- _The problem_
Look through the material that follows and show every line with the string "BUSY".

- _Available data_
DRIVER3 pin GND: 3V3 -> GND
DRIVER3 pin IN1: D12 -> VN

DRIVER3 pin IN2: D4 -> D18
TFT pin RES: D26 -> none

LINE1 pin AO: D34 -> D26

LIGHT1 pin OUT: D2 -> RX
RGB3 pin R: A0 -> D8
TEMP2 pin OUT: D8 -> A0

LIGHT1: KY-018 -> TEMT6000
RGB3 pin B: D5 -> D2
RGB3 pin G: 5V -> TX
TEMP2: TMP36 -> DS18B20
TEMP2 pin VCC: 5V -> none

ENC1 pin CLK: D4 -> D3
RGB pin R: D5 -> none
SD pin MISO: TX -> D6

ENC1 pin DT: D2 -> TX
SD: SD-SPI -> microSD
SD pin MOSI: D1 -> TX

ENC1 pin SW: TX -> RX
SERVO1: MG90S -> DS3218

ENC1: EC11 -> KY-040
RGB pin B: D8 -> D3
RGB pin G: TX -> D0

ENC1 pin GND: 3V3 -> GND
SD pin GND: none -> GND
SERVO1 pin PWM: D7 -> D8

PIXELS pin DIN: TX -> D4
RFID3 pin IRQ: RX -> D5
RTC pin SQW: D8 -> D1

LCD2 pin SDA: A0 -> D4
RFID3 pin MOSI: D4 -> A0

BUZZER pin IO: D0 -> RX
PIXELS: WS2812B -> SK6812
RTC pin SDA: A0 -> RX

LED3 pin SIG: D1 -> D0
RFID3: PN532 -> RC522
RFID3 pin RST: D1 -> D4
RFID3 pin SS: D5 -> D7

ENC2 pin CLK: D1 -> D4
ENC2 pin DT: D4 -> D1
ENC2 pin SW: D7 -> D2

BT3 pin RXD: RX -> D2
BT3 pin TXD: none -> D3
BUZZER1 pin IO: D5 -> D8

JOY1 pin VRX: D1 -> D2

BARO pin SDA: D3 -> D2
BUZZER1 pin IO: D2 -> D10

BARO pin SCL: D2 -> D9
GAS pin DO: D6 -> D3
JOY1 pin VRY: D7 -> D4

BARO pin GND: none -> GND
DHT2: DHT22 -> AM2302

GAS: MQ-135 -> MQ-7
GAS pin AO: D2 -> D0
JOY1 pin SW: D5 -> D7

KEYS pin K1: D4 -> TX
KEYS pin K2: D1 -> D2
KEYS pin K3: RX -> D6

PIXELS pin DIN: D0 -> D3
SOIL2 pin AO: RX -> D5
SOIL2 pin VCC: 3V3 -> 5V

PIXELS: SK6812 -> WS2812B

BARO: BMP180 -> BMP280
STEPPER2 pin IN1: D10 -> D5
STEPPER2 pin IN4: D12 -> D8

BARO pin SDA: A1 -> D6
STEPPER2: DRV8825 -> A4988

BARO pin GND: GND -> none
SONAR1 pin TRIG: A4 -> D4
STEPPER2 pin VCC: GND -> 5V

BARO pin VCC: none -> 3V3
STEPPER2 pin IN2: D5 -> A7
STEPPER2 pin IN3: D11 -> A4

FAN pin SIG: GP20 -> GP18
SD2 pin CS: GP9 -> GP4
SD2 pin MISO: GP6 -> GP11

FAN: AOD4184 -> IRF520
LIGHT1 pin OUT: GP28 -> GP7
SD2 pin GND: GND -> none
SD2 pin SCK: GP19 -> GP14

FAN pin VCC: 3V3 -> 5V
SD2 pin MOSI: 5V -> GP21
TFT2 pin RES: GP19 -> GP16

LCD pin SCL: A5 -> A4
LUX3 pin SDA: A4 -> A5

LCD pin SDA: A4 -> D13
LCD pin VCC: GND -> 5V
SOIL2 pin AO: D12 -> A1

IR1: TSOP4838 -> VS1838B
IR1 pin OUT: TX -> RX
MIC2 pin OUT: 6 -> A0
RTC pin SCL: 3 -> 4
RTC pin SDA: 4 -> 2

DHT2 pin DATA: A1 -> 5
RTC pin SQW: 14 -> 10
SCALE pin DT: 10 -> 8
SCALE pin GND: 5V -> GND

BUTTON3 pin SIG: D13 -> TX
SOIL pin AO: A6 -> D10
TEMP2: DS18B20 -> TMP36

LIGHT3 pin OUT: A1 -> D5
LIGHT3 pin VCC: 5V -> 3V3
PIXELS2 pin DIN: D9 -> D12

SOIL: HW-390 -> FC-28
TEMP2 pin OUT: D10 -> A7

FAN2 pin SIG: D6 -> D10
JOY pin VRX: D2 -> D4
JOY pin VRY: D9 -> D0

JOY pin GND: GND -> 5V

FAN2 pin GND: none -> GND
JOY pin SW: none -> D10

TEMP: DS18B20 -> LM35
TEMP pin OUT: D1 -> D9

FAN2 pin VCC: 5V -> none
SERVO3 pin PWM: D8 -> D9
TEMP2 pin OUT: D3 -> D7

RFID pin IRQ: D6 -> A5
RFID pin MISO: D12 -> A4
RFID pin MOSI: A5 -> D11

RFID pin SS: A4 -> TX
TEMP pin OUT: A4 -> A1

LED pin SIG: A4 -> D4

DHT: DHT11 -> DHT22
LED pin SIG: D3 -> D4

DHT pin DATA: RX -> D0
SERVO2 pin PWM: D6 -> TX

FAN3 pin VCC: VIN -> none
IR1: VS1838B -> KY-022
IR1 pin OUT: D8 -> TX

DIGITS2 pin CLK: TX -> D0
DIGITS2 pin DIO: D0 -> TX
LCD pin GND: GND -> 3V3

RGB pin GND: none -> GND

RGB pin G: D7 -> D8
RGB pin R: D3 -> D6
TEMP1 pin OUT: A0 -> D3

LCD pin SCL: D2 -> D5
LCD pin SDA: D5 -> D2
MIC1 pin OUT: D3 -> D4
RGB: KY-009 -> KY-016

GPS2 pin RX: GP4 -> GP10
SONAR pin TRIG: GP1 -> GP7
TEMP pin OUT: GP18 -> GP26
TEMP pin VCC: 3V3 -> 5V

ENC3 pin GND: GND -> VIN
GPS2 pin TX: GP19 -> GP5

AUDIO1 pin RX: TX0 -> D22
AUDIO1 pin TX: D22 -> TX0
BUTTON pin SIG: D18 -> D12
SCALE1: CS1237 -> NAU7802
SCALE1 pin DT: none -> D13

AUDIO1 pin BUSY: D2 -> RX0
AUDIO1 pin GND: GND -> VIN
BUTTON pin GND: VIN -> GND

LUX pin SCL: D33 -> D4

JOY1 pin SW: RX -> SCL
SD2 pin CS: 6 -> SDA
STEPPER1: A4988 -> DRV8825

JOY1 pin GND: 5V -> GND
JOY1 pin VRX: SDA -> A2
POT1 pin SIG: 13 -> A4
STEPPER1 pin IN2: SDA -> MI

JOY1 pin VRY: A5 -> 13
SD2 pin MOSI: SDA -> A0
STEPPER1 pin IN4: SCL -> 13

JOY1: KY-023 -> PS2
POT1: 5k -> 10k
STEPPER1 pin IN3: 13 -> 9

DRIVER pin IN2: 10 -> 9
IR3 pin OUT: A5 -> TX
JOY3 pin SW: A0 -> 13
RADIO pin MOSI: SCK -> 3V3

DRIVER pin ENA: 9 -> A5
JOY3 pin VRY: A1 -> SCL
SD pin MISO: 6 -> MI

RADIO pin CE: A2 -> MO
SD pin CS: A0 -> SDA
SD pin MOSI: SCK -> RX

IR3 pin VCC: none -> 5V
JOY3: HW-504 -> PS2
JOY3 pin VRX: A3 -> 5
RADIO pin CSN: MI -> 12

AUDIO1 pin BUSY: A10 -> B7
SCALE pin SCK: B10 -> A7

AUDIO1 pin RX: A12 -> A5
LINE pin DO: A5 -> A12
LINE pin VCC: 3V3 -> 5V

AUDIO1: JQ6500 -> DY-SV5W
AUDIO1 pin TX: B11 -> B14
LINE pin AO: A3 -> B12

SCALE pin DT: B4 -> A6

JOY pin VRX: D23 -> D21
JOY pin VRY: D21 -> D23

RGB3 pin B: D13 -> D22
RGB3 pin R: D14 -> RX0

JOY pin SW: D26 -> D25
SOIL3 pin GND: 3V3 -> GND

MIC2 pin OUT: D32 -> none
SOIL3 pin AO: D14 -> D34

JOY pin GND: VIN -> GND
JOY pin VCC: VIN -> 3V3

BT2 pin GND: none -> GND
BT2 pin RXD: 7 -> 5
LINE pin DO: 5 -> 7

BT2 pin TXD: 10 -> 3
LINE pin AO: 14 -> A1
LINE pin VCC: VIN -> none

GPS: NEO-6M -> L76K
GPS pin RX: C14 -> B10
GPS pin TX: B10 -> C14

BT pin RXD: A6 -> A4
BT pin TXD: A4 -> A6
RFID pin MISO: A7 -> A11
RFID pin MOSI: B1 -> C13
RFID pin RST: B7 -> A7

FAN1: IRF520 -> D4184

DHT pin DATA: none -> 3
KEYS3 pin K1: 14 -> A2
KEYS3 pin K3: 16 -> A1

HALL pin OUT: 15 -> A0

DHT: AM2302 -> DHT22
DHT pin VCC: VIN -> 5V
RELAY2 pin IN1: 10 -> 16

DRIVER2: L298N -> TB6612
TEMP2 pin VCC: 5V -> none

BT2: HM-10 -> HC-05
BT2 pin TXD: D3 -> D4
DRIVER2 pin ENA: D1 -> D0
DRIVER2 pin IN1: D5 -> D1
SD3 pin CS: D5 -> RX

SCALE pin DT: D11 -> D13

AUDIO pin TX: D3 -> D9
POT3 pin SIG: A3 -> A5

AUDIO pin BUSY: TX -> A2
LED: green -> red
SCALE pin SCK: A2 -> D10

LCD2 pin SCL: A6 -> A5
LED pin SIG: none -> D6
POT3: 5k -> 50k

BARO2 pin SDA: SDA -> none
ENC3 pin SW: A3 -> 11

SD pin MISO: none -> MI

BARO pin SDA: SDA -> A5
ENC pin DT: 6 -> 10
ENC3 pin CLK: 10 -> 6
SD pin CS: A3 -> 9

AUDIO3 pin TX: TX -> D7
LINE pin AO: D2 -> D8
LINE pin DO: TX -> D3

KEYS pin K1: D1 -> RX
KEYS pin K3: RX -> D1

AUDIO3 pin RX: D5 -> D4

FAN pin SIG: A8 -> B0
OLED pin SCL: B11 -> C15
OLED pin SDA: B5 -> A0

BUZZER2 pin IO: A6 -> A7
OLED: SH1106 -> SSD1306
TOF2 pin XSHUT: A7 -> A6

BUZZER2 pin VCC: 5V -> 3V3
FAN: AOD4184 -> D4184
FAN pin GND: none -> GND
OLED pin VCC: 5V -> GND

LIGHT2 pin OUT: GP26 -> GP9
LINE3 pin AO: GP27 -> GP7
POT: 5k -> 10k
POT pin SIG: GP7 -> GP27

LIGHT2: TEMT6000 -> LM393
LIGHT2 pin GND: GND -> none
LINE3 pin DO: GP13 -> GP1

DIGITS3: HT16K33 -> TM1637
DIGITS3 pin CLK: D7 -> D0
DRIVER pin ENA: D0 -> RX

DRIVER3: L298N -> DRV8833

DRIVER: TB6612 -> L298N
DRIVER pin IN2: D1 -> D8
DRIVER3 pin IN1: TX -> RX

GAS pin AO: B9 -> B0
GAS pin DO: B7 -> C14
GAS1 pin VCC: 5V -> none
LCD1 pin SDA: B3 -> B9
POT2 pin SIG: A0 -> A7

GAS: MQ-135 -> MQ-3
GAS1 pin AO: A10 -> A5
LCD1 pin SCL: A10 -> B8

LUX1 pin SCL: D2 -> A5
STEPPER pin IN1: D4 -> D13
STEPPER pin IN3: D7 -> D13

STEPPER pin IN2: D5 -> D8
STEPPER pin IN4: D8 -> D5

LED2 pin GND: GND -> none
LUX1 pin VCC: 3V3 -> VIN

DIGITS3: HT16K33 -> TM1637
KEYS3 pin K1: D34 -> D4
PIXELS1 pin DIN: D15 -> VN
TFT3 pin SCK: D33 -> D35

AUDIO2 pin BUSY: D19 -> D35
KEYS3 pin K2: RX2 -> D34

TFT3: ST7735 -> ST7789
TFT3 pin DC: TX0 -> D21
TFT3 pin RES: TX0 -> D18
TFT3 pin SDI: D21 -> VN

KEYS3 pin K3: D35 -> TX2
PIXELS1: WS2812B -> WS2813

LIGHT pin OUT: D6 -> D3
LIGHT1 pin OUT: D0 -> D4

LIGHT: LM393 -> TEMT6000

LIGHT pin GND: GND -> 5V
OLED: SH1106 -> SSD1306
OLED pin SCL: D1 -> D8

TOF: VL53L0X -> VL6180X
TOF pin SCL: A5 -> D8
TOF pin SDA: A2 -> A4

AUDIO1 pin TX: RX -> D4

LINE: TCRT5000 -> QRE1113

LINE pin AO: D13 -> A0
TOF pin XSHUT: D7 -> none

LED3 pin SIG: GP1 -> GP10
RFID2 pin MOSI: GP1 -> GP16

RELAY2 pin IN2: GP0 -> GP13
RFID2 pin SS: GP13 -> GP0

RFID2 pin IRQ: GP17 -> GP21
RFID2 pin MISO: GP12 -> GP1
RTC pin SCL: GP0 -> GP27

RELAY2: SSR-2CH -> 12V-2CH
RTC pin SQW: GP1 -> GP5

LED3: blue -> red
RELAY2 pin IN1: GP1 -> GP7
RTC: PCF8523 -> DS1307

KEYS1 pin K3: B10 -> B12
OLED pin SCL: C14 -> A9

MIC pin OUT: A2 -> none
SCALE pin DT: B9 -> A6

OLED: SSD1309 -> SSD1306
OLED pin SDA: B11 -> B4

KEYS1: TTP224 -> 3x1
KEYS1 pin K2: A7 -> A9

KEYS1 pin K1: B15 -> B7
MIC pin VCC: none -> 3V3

- _Finished task_
AUDIO1 pin BUSY: D2 -> RX0
AUDIO1 pin BUSY: A10 -> B7
AUDIO pin BUSY: TX -> A2
AUDIO2 pin BUSY: D19 -> D35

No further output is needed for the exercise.